• [Data provided]
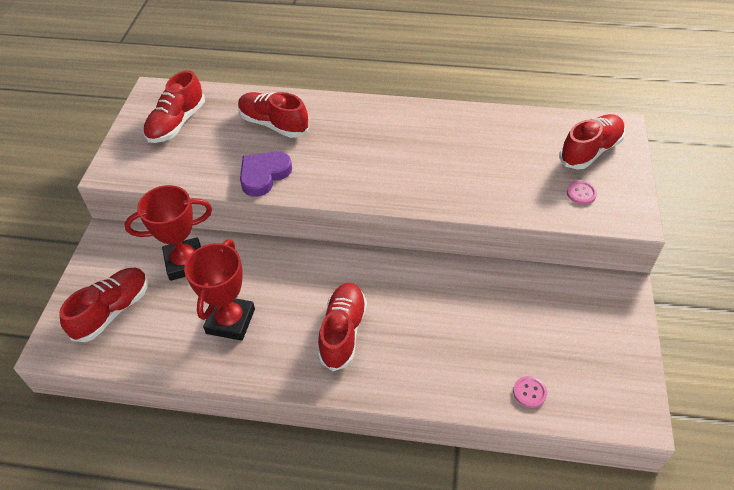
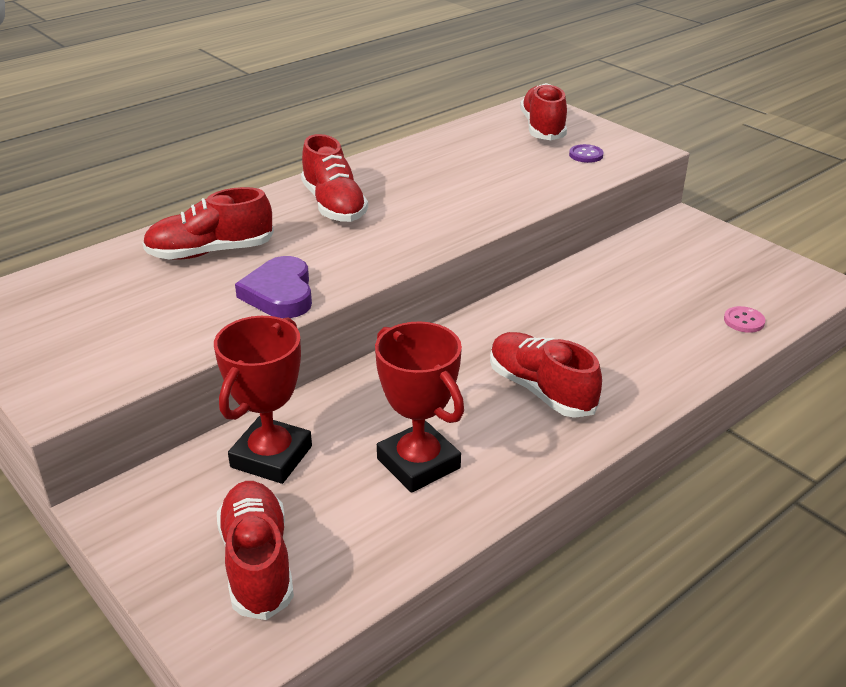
camera: 50 degrees left, 15 degrees down
(176, 123) = (74, 313): red shoe -> red shoe (334, 205)
(581, 193) = (586, 155): pink button -> purple button

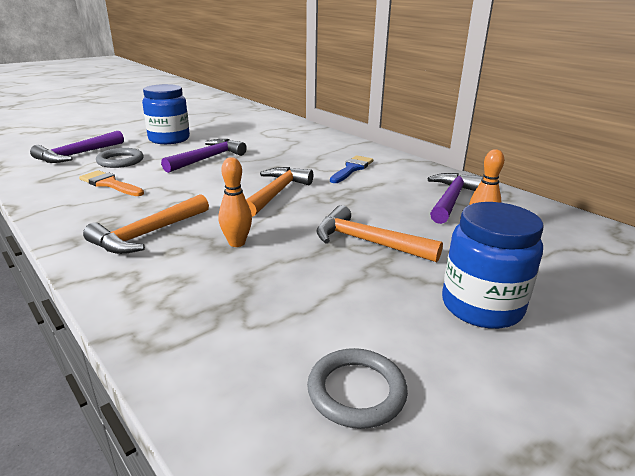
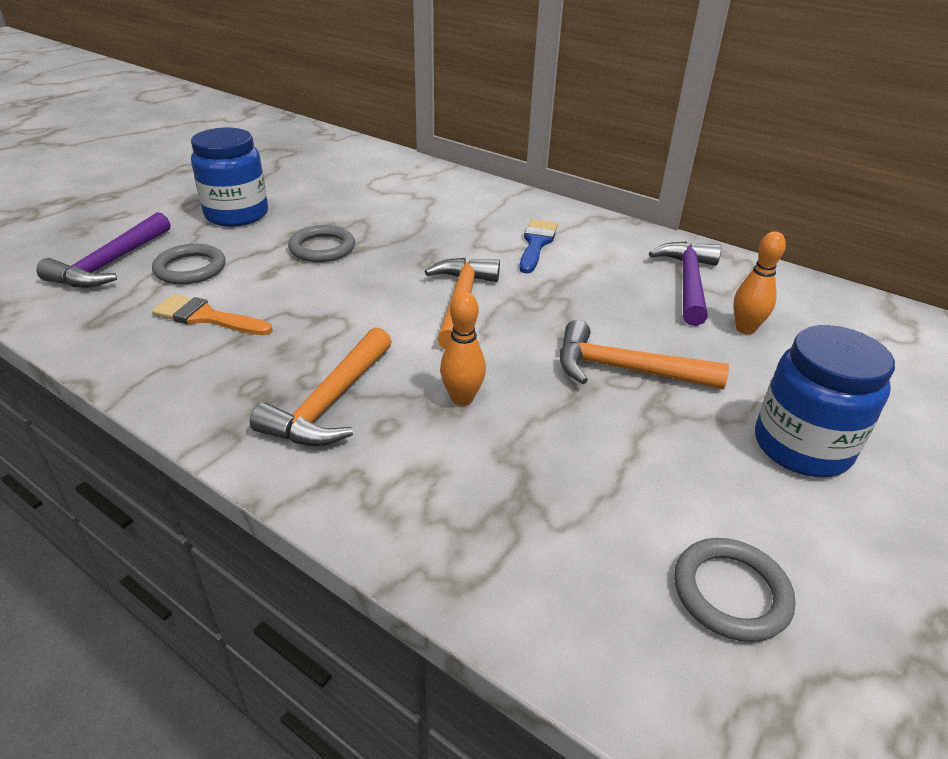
camera: 15 degrees left, 10 degrees up
(207, 158) = (322, 248): purple hammer -> grey ring

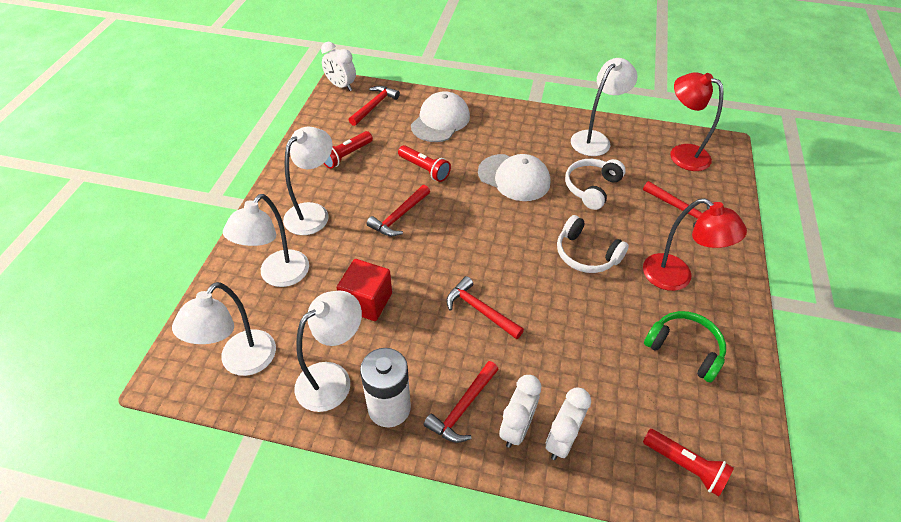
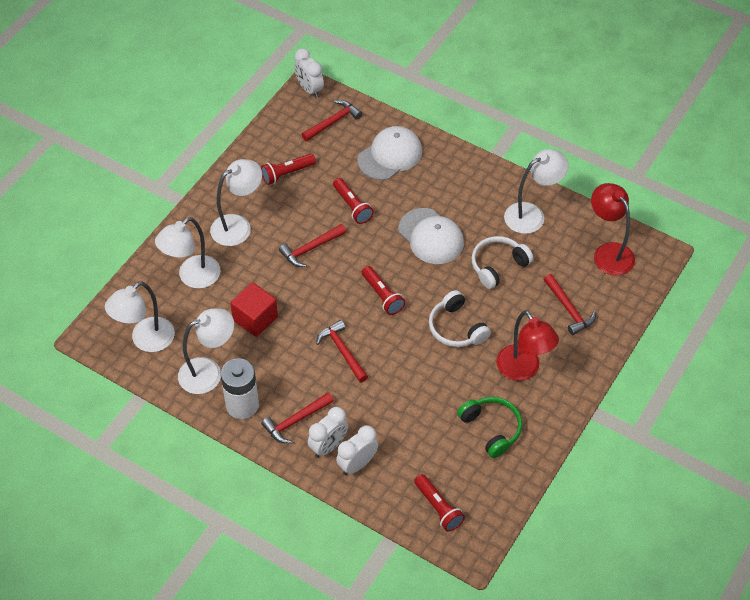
camera: 20 degrees right, 5 degrees up
(494, 243) = (382, 296): none -> red flashlight

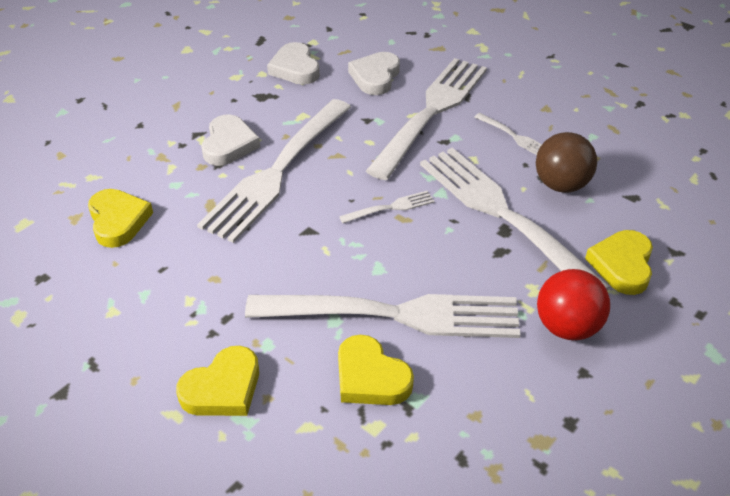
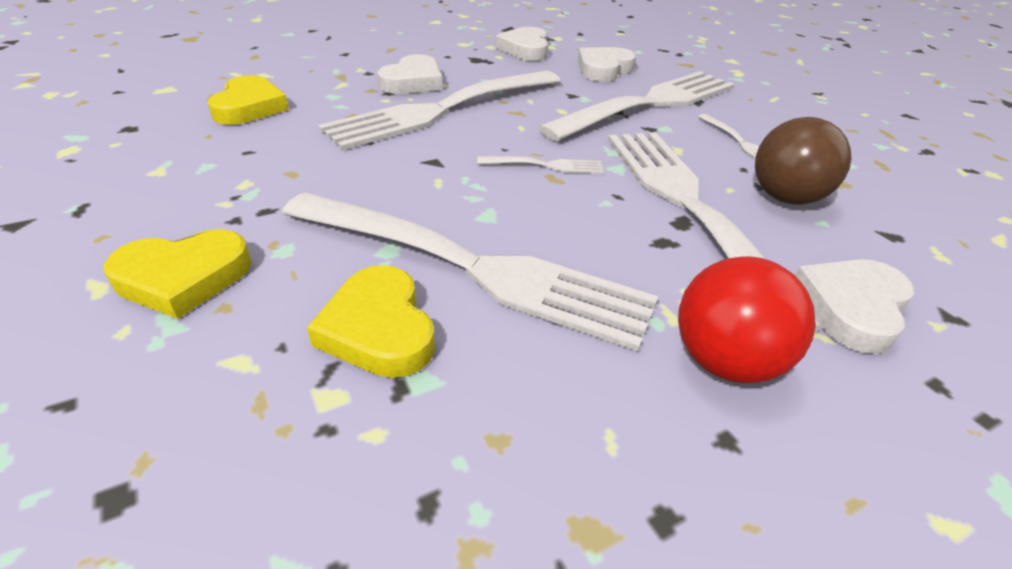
camera: 20 degrees right, 5 degrees down
(622, 265) = (851, 308): yellow heart -> white heart

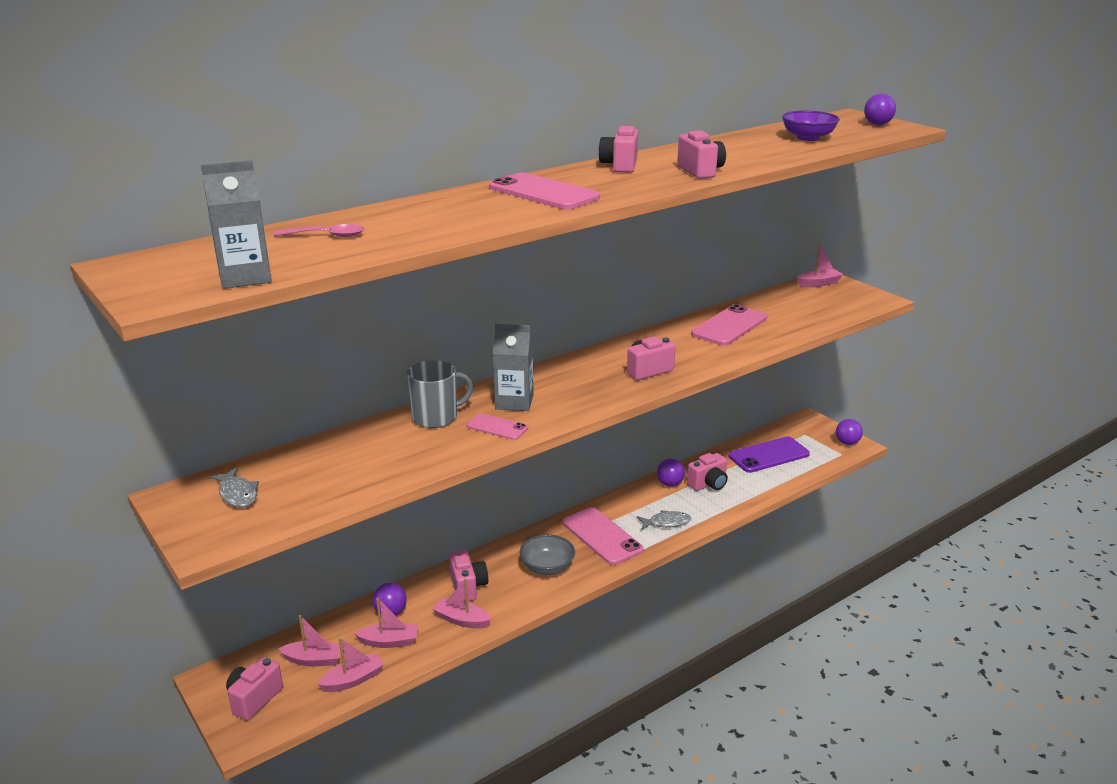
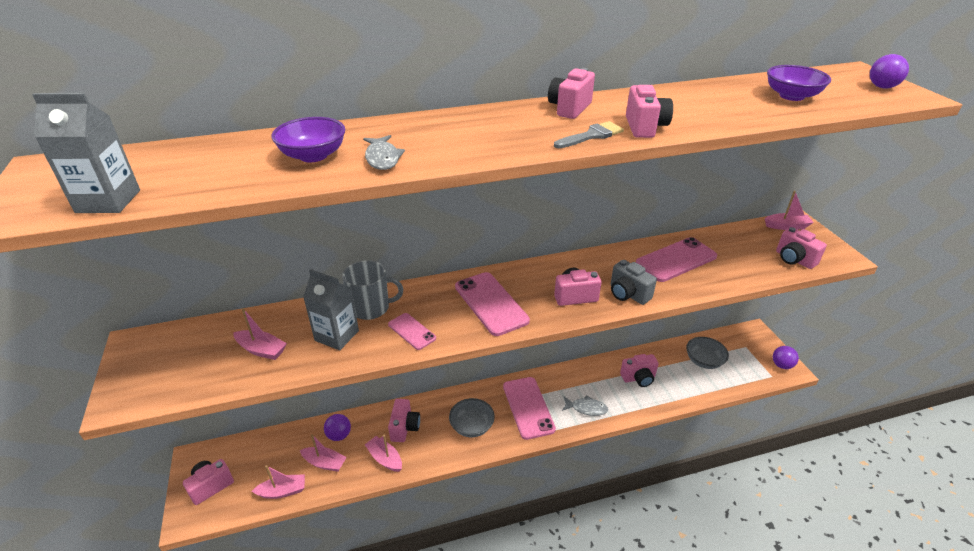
camera: 20 degrees right, 10 degrees up
(237, 494) = (178, 353): grey fish -> grey fish (382, 158)
(314, 660) = (267, 463): pink boat -> pink boat (262, 350)
(326, 236) = (230, 158): pink spoon -> none
(410, 224) = (313, 155): none -> purple bowl
(514, 402) = (442, 306): grey carton -> grey carton (337, 335)
(543, 192) = (468, 133): pink phone -> pink phone (491, 303)
(659, 182) = (591, 135): none -> grey brush
(670, 484) = (606, 369): purple ball -> none
(699, 360) = (628, 294): none -> grey camera
(768, 455) = (704, 361): purple phone -> grey bowl
(839, 308) = (794, 259): none -> pink camera

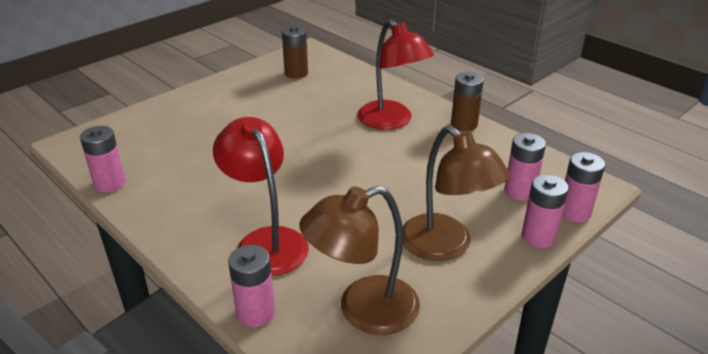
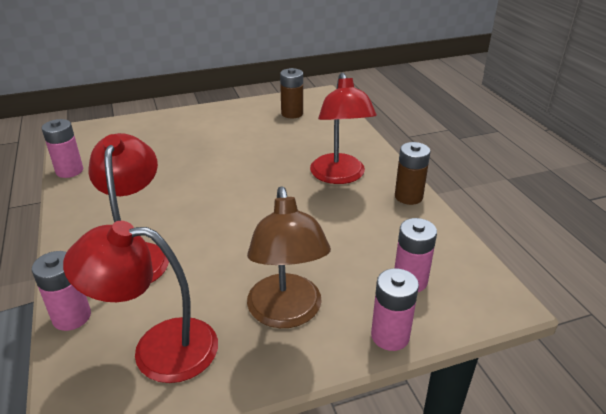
camera: 25 degrees right, 0 degrees up
(363, 310) = (158, 349): brown lamp -> red lamp
(574, 212) = (452, 322): pink battery -> none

• [Exercise details]
Output each entry shown above exactly as it stands, with all pictures removed.

• [Answer section]
camera: 50 degrees left, 15 degrees down
(176, 123) = (74, 313): red shoe -> red shoe (334, 205)
(581, 193) = (586, 155): pink button -> purple button

camera: 15 degrees left, 10 degrees up
(207, 158) = (322, 248): purple hammer -> grey ring

camera: 20 degrees right, 5 degrees up
(494, 243) = (382, 296): none -> red flashlight

camera: 20 degrees right, 5 degrees down
(622, 265) = (851, 308): yellow heart -> white heart

camera: 20 degrees right, 10 degrees up
(237, 494) = (178, 353): grey fish -> grey fish (382, 158)
(314, 660) = (267, 463): pink boat -> pink boat (262, 350)
(326, 236) = (230, 158): pink spoon -> none
(410, 224) = (313, 155): none -> purple bowl
(514, 402) = (442, 306): grey carton -> grey carton (337, 335)
(543, 192) = (468, 133): pink phone -> pink phone (491, 303)
(659, 182) = (591, 135): none -> grey brush
(670, 484) = (606, 369): purple ball -> none
(699, 360) = (628, 294): none -> grey camera
(768, 455) = (704, 361): purple phone -> grey bowl
(839, 308) = (794, 259): none -> pink camera

camera: 25 degrees right, 0 degrees up
(363, 310) = (158, 349): brown lamp -> red lamp
(574, 212) = (452, 322): pink battery -> none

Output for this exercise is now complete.